- _RECORDS TO PROCESS_

● ● ● ● ●

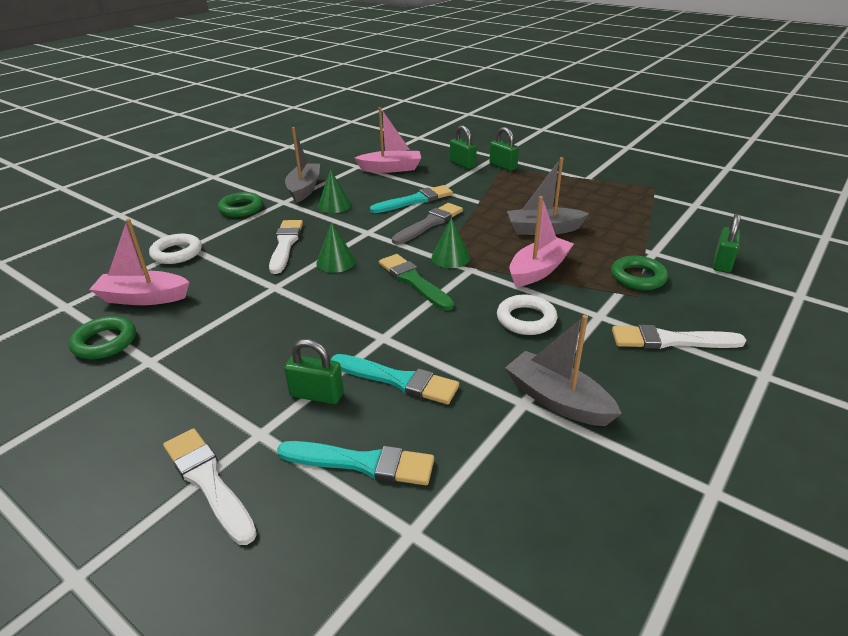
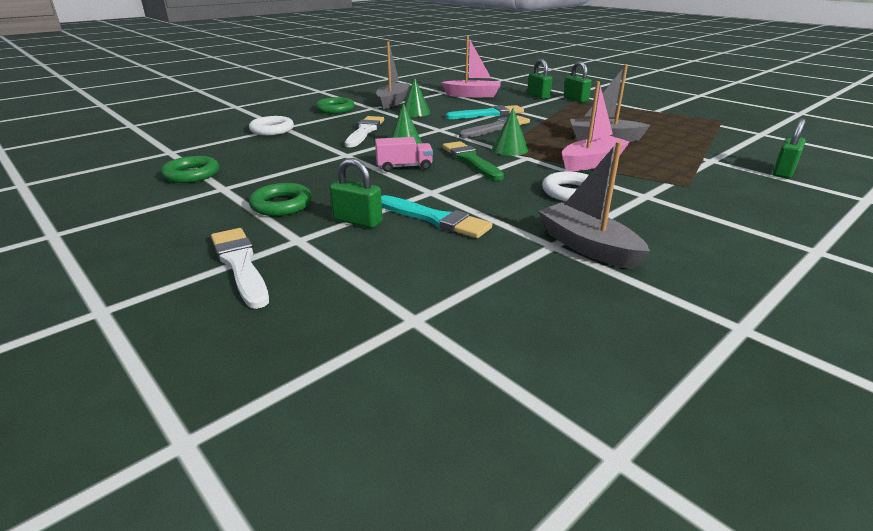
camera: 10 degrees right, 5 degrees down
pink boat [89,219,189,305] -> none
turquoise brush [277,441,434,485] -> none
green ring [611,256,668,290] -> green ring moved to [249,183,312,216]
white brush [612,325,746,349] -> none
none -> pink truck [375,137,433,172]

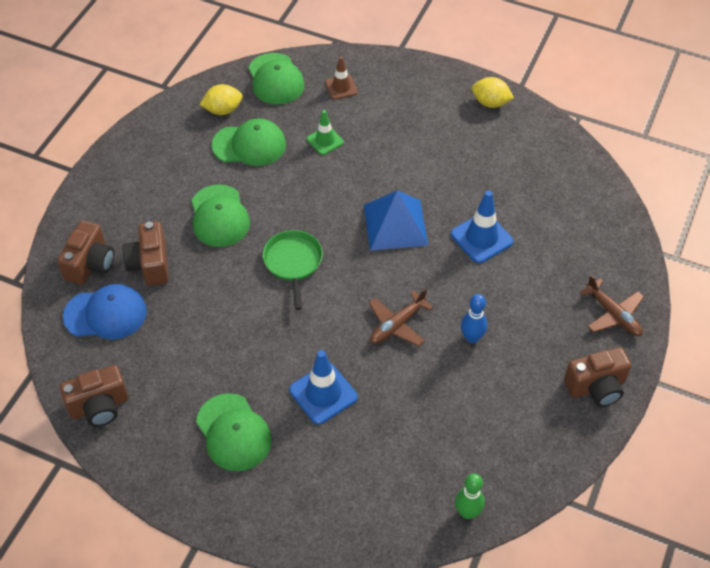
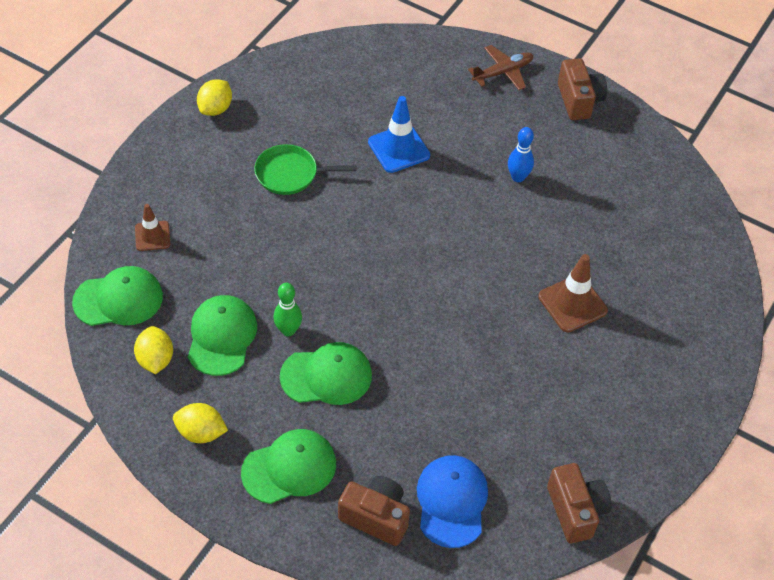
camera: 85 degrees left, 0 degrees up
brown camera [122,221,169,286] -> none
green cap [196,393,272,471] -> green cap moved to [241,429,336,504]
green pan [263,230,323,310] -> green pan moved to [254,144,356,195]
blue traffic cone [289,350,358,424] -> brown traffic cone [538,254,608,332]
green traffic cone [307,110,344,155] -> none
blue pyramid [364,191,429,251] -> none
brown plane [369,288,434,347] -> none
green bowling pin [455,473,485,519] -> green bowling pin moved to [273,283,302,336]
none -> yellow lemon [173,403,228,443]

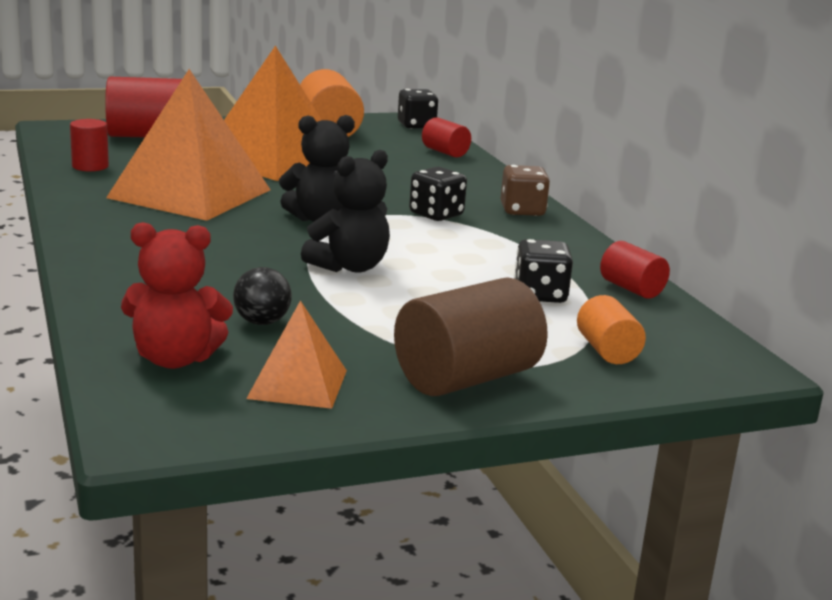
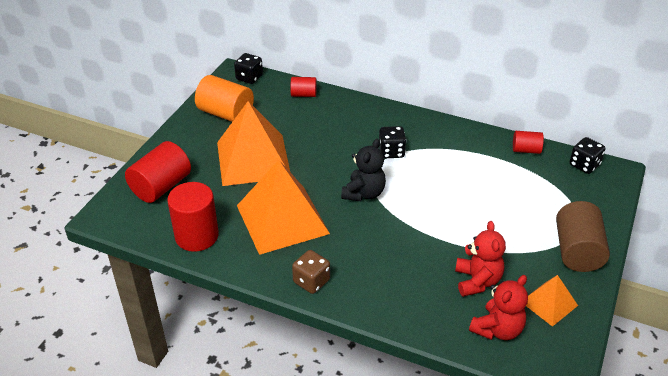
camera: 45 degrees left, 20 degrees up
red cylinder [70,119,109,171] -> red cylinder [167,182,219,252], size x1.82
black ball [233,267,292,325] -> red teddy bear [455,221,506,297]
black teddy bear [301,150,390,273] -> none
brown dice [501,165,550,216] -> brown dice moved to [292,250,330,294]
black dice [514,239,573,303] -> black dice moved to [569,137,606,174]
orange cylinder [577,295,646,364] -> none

● ● ● ● ●

- _TRY IT_
What should appear is an exact reproduction of the lines from the one with "green ring [611,256,668,290]" through the end of the material above, and no pictures.

- _COMPLETED EXERCISE_
green ring [611,256,668,290] -> green ring moved to [249,183,312,216]
white brush [612,325,746,349] -> none
none -> pink truck [375,137,433,172]

camera: 85 degrees left, 0 degrees up
brown camera [122,221,169,286] -> none
green cap [196,393,272,471] -> green cap moved to [241,429,336,504]
green pan [263,230,323,310] -> green pan moved to [254,144,356,195]
blue traffic cone [289,350,358,424] -> brown traffic cone [538,254,608,332]
green traffic cone [307,110,344,155] -> none
blue pyramid [364,191,429,251] -> none
brown plane [369,288,434,347] -> none
green bowling pin [455,473,485,519] -> green bowling pin moved to [273,283,302,336]
none -> yellow lemon [173,403,228,443]

camera: 45 degrees left, 20 degrees up
red cylinder [70,119,109,171] -> red cylinder [167,182,219,252], size x1.82
black ball [233,267,292,325] -> red teddy bear [455,221,506,297]
black teddy bear [301,150,390,273] -> none
brown dice [501,165,550,216] -> brown dice moved to [292,250,330,294]
black dice [514,239,573,303] -> black dice moved to [569,137,606,174]
orange cylinder [577,295,646,364] -> none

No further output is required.